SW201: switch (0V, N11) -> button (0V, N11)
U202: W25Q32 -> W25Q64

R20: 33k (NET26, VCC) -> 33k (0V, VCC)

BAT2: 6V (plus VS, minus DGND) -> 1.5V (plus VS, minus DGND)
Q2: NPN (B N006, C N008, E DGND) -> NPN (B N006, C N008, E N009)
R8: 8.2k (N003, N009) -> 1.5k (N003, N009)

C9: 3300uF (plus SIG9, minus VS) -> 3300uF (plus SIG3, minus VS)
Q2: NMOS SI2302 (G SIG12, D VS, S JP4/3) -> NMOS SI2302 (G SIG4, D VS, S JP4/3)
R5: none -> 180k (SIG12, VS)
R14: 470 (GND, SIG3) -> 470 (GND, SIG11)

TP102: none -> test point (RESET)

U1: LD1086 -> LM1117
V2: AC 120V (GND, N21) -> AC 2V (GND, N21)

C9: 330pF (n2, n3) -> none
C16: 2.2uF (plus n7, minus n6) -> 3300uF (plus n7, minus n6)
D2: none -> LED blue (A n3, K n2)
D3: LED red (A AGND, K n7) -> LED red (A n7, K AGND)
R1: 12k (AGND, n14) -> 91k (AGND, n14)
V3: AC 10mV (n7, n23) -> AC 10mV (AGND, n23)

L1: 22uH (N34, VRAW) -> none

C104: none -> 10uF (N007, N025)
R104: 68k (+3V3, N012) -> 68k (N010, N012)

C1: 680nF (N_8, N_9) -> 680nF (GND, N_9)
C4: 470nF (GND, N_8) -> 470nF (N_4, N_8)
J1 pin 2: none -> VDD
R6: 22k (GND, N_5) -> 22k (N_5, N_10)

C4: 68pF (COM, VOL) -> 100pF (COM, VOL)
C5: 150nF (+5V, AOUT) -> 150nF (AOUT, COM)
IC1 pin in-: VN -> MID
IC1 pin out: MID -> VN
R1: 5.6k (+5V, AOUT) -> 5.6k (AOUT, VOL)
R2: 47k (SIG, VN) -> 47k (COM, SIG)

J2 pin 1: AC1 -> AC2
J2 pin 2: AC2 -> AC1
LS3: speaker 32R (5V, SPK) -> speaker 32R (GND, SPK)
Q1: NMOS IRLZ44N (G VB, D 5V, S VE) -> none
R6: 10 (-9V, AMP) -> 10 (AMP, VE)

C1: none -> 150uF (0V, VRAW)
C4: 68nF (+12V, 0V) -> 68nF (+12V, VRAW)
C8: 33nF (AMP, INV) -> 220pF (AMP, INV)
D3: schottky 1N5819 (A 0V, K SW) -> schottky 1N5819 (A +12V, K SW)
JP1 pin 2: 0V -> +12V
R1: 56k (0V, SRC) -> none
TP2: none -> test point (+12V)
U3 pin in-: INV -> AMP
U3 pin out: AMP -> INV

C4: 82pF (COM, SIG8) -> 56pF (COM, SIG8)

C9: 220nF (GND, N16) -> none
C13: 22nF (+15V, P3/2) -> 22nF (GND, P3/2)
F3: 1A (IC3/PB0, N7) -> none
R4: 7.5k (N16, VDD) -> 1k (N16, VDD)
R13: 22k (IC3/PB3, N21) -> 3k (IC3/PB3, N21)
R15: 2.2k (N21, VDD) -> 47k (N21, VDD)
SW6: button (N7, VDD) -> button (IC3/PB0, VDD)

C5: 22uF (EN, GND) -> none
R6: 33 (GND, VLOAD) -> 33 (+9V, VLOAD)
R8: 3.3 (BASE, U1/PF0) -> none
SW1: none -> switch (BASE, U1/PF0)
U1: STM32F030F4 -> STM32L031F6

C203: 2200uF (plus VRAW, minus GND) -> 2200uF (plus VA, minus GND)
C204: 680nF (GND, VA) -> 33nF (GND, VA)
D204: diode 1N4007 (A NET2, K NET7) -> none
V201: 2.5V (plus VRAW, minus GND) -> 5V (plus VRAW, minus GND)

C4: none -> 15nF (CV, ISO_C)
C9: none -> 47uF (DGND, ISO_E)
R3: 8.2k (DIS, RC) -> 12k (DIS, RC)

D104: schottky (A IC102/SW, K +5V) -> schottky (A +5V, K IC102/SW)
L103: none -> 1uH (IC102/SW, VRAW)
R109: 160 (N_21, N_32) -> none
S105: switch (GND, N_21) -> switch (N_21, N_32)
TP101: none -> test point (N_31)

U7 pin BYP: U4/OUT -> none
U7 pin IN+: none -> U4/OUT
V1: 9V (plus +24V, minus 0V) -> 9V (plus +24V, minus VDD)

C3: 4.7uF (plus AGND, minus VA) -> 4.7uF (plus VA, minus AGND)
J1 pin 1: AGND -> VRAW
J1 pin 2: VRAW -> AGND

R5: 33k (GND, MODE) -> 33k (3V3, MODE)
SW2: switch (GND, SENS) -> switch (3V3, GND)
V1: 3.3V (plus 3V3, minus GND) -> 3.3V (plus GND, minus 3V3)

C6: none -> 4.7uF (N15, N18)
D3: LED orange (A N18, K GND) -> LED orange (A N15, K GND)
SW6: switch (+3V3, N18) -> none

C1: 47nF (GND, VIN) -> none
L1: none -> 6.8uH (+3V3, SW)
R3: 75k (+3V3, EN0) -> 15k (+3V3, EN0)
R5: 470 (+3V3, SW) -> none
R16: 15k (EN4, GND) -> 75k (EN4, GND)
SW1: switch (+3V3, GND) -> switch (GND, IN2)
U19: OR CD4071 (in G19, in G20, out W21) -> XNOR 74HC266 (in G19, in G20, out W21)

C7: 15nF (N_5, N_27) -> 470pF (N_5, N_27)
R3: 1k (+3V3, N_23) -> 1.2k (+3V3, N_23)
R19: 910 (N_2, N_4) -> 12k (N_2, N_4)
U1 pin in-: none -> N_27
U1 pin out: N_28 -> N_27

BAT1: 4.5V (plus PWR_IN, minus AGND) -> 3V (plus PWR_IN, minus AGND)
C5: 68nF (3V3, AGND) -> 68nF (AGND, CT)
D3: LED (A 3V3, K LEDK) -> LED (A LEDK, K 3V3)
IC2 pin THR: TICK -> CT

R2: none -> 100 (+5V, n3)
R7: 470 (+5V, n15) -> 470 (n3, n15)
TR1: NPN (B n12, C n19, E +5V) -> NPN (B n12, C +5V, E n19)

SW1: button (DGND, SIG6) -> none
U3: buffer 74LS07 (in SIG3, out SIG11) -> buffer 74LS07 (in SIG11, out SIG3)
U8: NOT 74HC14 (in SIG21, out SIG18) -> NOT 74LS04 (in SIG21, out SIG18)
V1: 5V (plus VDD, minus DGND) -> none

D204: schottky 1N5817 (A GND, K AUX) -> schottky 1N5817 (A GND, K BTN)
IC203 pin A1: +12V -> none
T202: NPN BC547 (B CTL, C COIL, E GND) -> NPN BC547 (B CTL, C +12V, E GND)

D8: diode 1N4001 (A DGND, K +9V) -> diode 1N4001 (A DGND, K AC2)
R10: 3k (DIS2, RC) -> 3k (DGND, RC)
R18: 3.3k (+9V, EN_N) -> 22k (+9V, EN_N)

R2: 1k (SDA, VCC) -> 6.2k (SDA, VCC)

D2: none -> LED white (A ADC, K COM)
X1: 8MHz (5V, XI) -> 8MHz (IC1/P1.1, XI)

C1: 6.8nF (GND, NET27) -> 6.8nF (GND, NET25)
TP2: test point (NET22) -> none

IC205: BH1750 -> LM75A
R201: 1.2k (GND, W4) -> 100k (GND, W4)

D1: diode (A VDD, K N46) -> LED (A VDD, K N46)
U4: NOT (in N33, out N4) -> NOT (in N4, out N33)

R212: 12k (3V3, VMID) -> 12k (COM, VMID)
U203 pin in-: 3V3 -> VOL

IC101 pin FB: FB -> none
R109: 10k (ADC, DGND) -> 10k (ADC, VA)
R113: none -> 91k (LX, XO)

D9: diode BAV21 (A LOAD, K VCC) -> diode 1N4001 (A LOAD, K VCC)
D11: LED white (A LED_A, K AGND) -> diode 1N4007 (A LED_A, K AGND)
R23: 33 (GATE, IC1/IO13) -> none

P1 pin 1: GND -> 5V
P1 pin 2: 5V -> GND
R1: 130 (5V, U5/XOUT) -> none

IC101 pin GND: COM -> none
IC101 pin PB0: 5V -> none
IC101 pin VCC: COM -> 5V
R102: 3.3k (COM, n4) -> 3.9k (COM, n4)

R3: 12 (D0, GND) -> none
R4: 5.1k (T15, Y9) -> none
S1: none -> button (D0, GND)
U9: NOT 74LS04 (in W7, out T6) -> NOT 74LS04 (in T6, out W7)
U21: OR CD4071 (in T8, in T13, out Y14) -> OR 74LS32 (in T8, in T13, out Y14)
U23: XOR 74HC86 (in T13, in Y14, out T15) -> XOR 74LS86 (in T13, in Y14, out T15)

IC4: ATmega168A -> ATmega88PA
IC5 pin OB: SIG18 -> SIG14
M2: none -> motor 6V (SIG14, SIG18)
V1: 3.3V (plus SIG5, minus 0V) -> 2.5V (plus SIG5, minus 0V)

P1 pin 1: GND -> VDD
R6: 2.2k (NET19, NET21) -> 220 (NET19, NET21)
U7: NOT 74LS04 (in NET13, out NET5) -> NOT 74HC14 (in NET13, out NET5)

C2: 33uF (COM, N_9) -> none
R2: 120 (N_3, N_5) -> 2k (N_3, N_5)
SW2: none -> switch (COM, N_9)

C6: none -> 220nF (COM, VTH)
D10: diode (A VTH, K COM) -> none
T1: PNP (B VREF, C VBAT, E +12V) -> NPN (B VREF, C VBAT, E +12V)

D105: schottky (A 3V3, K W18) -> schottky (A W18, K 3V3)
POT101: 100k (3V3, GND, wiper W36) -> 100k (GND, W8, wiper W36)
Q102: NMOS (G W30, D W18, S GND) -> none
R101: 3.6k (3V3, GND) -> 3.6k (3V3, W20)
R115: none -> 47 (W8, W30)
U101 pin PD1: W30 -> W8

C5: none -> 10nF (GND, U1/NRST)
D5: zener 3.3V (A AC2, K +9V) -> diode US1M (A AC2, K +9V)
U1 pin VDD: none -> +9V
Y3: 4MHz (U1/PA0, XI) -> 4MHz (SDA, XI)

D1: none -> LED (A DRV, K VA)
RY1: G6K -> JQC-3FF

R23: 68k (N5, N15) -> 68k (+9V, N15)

* * * * *

### Your task
From the records above, copy every line that holds the word "white".

### Result for this task
D2: none -> LED white (A ADC, K COM)
D11: LED white (A LED_A, K AGND) -> diode 1N4007 (A LED_A, K AGND)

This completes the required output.